===== STORED DATA

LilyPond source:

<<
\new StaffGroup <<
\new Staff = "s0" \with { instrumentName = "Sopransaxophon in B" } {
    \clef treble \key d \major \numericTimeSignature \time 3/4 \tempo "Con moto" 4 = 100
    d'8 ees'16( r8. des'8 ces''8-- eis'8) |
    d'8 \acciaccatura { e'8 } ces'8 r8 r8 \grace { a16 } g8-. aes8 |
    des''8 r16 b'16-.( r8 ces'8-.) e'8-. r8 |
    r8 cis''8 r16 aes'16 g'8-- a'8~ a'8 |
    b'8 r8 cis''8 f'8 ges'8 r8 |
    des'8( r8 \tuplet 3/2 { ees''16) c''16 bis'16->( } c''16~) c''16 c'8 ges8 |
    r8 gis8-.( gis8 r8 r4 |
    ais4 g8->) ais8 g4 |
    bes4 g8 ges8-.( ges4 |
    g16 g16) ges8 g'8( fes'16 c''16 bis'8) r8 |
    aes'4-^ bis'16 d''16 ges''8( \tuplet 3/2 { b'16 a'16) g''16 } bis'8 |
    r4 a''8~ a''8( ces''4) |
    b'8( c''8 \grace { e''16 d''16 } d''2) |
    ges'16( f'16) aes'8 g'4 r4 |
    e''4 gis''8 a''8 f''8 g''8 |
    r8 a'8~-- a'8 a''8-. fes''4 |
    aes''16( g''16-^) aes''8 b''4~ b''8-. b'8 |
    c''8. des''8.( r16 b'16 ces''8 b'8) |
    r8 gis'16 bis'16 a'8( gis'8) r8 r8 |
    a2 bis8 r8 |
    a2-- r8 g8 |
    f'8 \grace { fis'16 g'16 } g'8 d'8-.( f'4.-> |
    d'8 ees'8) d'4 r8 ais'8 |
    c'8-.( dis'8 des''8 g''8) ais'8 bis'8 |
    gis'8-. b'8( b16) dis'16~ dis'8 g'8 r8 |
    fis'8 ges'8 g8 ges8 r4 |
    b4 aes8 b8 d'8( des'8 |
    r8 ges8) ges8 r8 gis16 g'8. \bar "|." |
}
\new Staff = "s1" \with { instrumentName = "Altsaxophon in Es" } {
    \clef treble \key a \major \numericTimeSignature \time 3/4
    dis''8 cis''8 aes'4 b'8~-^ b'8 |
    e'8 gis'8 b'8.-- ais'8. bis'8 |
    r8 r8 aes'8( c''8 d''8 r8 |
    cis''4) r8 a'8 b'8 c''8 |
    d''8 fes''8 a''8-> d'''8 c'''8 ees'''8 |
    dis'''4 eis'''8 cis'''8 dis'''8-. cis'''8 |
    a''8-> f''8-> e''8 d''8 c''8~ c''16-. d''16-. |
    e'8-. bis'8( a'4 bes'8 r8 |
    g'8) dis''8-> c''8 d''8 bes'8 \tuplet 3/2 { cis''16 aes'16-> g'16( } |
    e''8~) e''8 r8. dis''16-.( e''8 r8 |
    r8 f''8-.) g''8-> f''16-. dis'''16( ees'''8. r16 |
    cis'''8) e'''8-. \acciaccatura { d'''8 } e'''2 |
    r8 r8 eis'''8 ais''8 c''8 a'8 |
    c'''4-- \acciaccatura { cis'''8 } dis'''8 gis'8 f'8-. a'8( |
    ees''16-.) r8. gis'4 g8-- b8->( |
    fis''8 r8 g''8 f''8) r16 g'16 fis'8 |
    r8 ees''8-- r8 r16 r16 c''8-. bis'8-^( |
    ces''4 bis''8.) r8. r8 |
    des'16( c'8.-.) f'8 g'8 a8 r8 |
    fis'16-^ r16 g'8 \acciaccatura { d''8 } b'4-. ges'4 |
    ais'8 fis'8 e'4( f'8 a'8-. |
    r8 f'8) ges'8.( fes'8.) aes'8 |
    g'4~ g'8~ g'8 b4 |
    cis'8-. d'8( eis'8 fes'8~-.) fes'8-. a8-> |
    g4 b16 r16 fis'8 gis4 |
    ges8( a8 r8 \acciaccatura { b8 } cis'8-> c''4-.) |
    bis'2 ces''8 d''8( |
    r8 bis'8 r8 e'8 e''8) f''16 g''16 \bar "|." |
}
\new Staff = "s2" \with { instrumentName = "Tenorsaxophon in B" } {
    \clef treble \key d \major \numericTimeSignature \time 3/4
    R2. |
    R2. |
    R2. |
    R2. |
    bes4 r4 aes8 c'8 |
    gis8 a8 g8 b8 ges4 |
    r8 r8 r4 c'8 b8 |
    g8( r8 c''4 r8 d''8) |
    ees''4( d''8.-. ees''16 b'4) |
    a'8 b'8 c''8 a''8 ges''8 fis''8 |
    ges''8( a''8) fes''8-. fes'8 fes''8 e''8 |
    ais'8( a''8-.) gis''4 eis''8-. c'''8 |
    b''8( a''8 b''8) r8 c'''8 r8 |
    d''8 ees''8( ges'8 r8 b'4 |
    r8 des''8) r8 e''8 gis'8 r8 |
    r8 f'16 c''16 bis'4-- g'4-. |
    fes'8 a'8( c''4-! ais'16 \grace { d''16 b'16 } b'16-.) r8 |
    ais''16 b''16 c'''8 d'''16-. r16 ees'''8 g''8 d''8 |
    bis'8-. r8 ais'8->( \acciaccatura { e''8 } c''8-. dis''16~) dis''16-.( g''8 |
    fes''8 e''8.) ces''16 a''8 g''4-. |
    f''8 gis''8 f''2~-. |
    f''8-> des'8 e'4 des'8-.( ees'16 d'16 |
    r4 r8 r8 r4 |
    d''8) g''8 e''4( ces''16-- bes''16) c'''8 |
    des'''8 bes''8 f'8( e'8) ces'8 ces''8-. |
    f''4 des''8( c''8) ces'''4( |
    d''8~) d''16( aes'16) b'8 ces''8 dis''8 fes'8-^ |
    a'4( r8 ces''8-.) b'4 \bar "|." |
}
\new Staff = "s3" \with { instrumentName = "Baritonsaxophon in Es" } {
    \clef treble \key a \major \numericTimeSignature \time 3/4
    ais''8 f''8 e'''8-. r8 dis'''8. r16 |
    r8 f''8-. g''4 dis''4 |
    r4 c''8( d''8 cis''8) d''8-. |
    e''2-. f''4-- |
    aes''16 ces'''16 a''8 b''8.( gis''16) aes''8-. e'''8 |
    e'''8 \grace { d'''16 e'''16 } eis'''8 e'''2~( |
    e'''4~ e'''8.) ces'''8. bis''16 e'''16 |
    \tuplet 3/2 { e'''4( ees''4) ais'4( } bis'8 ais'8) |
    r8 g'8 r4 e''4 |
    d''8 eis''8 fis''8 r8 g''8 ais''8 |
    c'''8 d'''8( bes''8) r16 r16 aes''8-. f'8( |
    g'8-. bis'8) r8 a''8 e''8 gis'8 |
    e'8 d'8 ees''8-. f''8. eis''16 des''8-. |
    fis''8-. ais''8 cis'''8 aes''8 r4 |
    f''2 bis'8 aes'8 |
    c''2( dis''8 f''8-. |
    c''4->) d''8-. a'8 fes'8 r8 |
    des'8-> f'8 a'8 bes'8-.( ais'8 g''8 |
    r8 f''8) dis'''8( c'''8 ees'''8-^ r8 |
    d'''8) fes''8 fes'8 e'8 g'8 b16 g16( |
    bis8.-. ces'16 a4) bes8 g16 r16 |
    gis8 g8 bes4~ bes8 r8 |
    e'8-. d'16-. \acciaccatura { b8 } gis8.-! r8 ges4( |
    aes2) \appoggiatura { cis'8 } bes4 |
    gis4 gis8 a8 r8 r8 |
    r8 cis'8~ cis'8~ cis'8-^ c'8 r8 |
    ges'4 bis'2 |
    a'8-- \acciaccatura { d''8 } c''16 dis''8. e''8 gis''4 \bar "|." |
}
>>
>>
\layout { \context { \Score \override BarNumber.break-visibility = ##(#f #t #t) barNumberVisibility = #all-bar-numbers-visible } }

==========

Please locate each line in the data above that contains the string "acciaccatura" and copy those lines. Letter case counts.

RESULT OF THE TASK:
    d'8 \acciaccatura { e'8 } ces'8 r8 r8 \grace { a16 } g8-. aes8 |
    cis'''8) e'''8-. \acciaccatura { d'''8 } e'''2 |
    c'''4-- \acciaccatura { cis'''8 } dis'''8 gis'8 f'8-. a'8( |
    fis'16-^ r16 g'8 \acciaccatura { d''8 } b'4-. ges'4 |
    ges8( a8 r8 \acciaccatura { b8 } cis'8-> c''4-.) |
    bis'8-. r8 ais'8->( \acciaccatura { e''8 } c''8-. dis''16~) dis''16-.( g''8 |
    e'8-. d'16-. \acciaccatura { b8 } gis8.-! r8 ges4( |
    a'8-- \acciaccatura { d''8 } c''16 dis''8. e''8 gis''4 \bar "|." |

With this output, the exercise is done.